→ **What is required**: Find every line below with the string "white" and pick it out.

→ **Provided data**:
-----
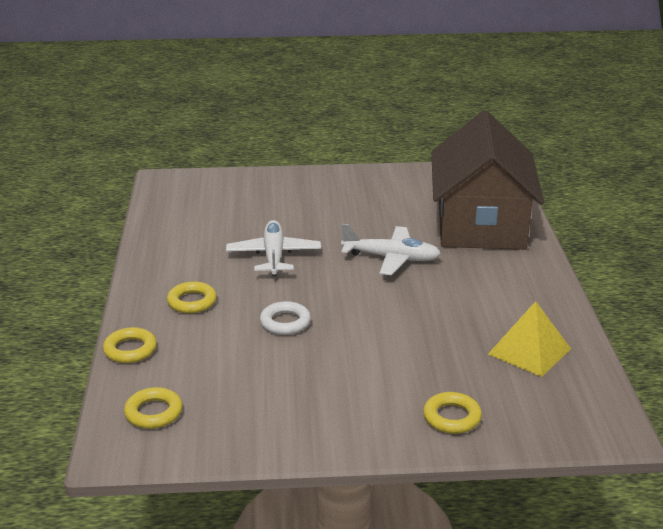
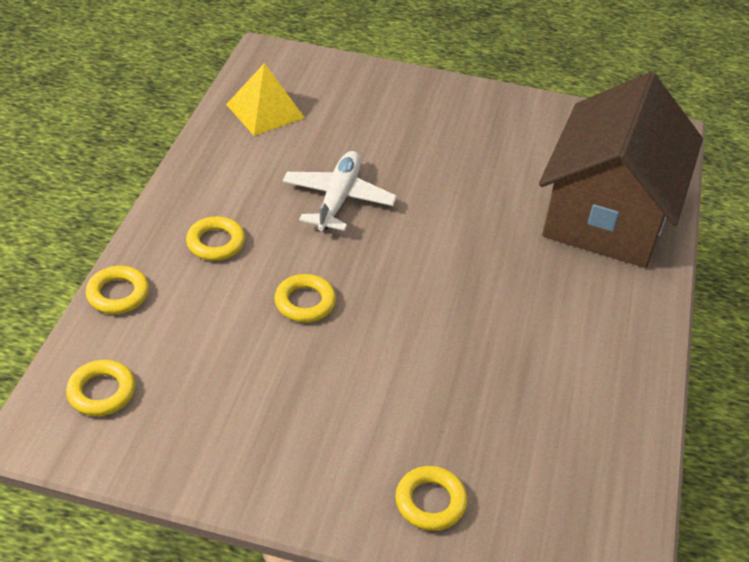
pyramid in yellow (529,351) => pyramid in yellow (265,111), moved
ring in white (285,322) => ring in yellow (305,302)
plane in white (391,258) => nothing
-----
→ **Written response**:
ring in white (285,322) => ring in yellow (305,302)
plane in white (391,258) => nothing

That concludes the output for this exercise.